- **Task**: When the string "RUSSET" occurs in a line of the records, show that line.

- **Listed entries**:
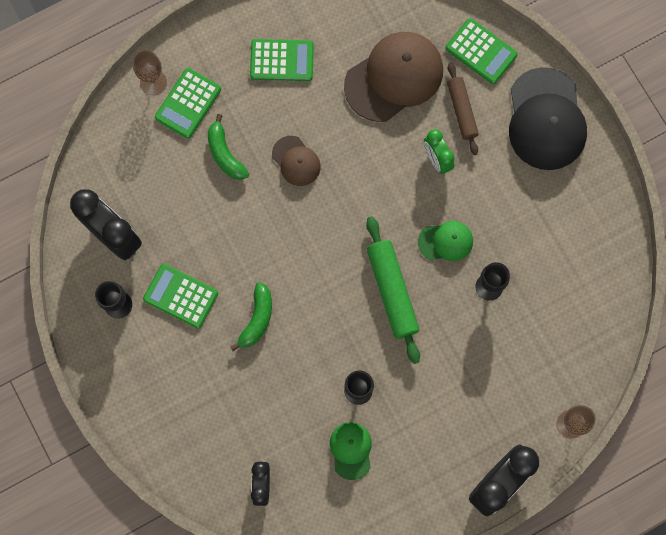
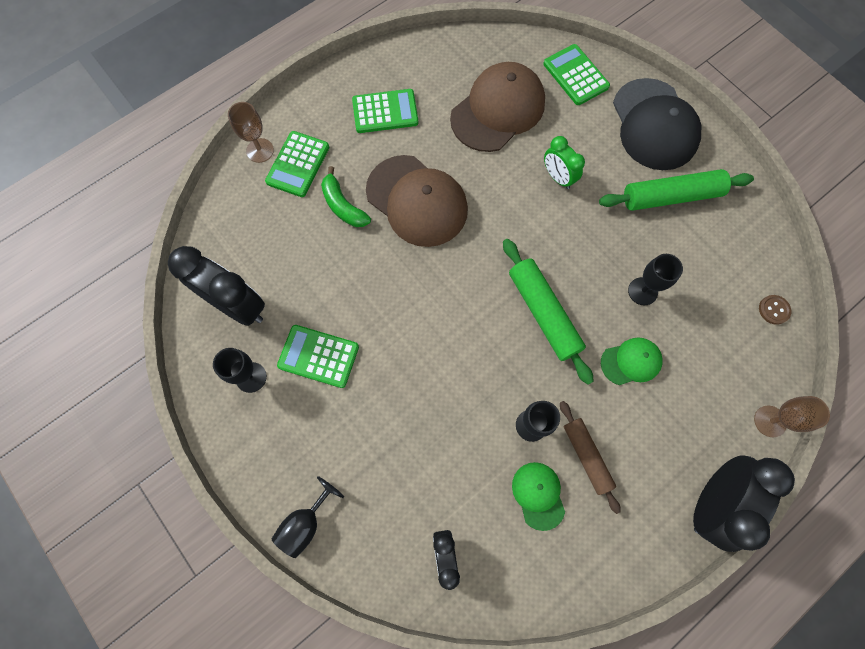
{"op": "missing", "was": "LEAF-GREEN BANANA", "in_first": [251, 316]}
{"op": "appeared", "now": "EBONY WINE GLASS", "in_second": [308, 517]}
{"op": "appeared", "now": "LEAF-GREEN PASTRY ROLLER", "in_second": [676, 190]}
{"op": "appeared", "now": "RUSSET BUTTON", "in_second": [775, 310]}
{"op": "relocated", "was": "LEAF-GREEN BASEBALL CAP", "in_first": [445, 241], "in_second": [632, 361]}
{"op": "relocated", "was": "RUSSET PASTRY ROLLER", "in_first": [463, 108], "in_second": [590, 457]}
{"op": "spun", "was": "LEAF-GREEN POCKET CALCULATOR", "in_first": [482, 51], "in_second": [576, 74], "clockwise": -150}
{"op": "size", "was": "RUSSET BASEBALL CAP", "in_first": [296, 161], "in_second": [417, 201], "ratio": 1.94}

- **Answer box**:
{"op": "appeared", "now": "RUSSET BUTTON", "in_second": [775, 310]}
{"op": "relocated", "was": "RUSSET PASTRY ROLLER", "in_first": [463, 108], "in_second": [590, 457]}
{"op": "size", "was": "RUSSET BASEBALL CAP", "in_first": [296, 161], "in_second": [417, 201], "ratio": 1.94}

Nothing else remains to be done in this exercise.